> SUPPLIED ENTRIES
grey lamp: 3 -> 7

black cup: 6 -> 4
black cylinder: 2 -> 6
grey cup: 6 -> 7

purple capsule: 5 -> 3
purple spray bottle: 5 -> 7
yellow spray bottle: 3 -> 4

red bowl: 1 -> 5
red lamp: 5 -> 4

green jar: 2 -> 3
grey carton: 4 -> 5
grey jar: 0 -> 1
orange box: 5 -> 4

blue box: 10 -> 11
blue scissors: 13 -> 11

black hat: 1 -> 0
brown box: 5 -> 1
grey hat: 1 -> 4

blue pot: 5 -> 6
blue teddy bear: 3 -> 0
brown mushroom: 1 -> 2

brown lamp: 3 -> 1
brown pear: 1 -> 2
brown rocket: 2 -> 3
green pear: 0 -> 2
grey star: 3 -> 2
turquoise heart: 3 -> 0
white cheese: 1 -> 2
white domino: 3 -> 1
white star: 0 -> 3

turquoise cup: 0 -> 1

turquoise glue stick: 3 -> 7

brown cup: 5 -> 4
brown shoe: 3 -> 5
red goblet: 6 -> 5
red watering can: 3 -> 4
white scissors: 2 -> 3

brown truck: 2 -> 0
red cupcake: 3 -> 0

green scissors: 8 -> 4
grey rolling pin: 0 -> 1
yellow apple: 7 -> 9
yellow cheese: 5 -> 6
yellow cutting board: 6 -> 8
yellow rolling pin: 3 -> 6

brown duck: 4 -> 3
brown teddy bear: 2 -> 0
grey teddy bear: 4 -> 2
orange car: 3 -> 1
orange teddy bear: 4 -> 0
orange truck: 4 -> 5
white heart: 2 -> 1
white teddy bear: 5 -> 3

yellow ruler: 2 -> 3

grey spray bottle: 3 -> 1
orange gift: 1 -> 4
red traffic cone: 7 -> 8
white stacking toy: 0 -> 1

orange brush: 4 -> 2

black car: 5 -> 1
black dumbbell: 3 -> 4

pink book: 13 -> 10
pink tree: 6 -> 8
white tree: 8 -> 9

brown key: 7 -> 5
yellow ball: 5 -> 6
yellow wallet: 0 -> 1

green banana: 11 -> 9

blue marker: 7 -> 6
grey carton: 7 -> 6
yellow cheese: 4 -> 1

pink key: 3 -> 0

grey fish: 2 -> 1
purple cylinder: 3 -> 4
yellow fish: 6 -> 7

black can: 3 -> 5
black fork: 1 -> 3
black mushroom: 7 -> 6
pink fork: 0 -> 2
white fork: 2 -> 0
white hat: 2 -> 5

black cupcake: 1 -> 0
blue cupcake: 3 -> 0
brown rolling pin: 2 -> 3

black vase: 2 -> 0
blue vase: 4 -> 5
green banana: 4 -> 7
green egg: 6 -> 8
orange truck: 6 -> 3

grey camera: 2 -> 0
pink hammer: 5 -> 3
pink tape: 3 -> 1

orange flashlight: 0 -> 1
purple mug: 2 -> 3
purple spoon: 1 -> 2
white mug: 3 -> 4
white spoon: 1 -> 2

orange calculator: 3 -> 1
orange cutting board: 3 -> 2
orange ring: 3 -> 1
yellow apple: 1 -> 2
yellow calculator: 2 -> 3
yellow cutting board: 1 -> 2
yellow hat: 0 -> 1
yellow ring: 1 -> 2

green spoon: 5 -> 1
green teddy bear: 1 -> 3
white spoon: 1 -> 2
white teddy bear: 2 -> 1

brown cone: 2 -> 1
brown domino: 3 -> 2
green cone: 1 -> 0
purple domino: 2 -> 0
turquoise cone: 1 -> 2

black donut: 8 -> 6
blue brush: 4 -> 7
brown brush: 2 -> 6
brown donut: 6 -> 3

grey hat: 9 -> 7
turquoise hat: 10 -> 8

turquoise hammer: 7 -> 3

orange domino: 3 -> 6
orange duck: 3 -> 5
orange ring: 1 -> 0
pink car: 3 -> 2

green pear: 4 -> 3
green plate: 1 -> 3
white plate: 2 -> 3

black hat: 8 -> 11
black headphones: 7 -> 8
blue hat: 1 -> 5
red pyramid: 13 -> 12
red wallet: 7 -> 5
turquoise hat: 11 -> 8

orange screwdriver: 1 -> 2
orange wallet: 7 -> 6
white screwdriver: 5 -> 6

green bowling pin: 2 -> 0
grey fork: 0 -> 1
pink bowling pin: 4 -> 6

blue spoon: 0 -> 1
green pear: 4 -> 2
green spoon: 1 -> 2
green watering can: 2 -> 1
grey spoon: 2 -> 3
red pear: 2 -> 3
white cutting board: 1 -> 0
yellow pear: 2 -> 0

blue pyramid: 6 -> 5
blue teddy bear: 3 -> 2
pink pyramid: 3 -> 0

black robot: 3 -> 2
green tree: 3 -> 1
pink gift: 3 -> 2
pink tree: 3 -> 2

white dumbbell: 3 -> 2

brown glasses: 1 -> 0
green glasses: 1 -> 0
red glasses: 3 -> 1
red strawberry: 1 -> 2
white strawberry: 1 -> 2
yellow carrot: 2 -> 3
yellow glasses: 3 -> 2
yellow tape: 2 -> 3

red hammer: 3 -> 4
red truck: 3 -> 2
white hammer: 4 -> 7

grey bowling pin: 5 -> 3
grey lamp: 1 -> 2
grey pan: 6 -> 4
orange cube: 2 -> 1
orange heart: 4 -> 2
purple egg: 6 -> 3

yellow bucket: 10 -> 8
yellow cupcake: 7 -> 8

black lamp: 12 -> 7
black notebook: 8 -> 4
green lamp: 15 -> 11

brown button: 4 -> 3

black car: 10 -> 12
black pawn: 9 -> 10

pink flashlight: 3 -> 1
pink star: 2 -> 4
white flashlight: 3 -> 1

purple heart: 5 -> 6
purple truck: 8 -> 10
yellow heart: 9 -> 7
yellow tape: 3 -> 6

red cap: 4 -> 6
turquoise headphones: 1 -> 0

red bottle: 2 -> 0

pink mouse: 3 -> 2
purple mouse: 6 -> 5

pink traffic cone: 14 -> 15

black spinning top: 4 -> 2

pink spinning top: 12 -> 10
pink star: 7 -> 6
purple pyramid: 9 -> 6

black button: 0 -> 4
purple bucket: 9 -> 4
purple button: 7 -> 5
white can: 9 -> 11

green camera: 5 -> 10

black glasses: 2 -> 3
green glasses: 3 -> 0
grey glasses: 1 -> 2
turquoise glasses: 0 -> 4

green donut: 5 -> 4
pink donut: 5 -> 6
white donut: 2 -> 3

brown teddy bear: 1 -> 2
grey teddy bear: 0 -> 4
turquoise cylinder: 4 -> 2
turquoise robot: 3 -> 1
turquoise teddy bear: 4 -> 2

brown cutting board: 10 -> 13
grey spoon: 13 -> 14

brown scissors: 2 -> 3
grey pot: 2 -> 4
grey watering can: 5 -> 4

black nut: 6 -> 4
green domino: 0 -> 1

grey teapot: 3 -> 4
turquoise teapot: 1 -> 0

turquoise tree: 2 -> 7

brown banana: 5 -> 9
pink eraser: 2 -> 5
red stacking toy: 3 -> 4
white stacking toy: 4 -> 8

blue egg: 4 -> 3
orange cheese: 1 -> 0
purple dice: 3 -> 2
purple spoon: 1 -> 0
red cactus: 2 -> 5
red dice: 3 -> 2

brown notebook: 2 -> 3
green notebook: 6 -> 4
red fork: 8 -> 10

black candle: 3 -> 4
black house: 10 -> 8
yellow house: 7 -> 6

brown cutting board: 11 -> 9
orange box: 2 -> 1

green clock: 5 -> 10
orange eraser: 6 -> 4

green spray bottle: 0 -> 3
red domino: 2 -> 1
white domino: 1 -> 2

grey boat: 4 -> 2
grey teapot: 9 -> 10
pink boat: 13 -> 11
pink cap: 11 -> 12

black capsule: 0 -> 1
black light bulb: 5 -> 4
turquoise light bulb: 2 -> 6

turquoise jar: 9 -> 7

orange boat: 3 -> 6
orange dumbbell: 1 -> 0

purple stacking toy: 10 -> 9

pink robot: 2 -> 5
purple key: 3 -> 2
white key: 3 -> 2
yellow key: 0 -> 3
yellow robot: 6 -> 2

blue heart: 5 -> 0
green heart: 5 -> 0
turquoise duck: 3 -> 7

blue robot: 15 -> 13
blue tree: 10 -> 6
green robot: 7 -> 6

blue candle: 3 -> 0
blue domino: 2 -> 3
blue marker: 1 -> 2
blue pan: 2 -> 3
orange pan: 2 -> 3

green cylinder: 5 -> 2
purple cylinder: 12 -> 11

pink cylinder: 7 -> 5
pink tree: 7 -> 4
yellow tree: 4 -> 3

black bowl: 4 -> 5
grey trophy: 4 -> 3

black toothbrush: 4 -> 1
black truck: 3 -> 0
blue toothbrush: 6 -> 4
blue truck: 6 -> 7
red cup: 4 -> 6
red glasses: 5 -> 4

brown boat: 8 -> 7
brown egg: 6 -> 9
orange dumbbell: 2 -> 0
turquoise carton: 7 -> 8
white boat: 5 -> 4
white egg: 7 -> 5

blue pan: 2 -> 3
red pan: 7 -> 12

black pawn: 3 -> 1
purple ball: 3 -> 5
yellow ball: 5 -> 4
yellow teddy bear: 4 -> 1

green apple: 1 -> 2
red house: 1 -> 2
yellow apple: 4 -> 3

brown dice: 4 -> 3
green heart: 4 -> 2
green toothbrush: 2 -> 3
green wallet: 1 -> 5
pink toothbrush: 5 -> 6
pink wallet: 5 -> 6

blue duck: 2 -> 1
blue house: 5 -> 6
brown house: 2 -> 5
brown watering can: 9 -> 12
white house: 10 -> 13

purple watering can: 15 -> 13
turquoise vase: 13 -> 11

> EXERCISE
All lines above between those holding "black vase: 2 -> 0" and "yellow heart: 9 -> 7", inclusive, must be set down unchanged, and no other line may be included.

> RESULT
black vase: 2 -> 0
blue vase: 4 -> 5
green banana: 4 -> 7
green egg: 6 -> 8
orange truck: 6 -> 3

grey camera: 2 -> 0
pink hammer: 5 -> 3
pink tape: 3 -> 1

orange flashlight: 0 -> 1
purple mug: 2 -> 3
purple spoon: 1 -> 2
white mug: 3 -> 4
white spoon: 1 -> 2

orange calculator: 3 -> 1
orange cutting board: 3 -> 2
orange ring: 3 -> 1
yellow apple: 1 -> 2
yellow calculator: 2 -> 3
yellow cutting board: 1 -> 2
yellow hat: 0 -> 1
yellow ring: 1 -> 2

green spoon: 5 -> 1
green teddy bear: 1 -> 3
white spoon: 1 -> 2
white teddy bear: 2 -> 1

brown cone: 2 -> 1
brown domino: 3 -> 2
green cone: 1 -> 0
purple domino: 2 -> 0
turquoise cone: 1 -> 2

black donut: 8 -> 6
blue brush: 4 -> 7
brown brush: 2 -> 6
brown donut: 6 -> 3

grey hat: 9 -> 7
turquoise hat: 10 -> 8

turquoise hammer: 7 -> 3

orange domino: 3 -> 6
orange duck: 3 -> 5
orange ring: 1 -> 0
pink car: 3 -> 2

green pear: 4 -> 3
green plate: 1 -> 3
white plate: 2 -> 3

black hat: 8 -> 11
black headphones: 7 -> 8
blue hat: 1 -> 5
red pyramid: 13 -> 12
red wallet: 7 -> 5
turquoise hat: 11 -> 8

orange screwdriver: 1 -> 2
orange wallet: 7 -> 6
white screwdriver: 5 -> 6

green bowling pin: 2 -> 0
grey fork: 0 -> 1
pink bowling pin: 4 -> 6

blue spoon: 0 -> 1
green pear: 4 -> 2
green spoon: 1 -> 2
green watering can: 2 -> 1
grey spoon: 2 -> 3
red pear: 2 -> 3
white cutting board: 1 -> 0
yellow pear: 2 -> 0

blue pyramid: 6 -> 5
blue teddy bear: 3 -> 2
pink pyramid: 3 -> 0

black robot: 3 -> 2
green tree: 3 -> 1
pink gift: 3 -> 2
pink tree: 3 -> 2

white dumbbell: 3 -> 2

brown glasses: 1 -> 0
green glasses: 1 -> 0
red glasses: 3 -> 1
red strawberry: 1 -> 2
white strawberry: 1 -> 2
yellow carrot: 2 -> 3
yellow glasses: 3 -> 2
yellow tape: 2 -> 3

red hammer: 3 -> 4
red truck: 3 -> 2
white hammer: 4 -> 7

grey bowling pin: 5 -> 3
grey lamp: 1 -> 2
grey pan: 6 -> 4
orange cube: 2 -> 1
orange heart: 4 -> 2
purple egg: 6 -> 3

yellow bucket: 10 -> 8
yellow cupcake: 7 -> 8

black lamp: 12 -> 7
black notebook: 8 -> 4
green lamp: 15 -> 11

brown button: 4 -> 3

black car: 10 -> 12
black pawn: 9 -> 10

pink flashlight: 3 -> 1
pink star: 2 -> 4
white flashlight: 3 -> 1

purple heart: 5 -> 6
purple truck: 8 -> 10
yellow heart: 9 -> 7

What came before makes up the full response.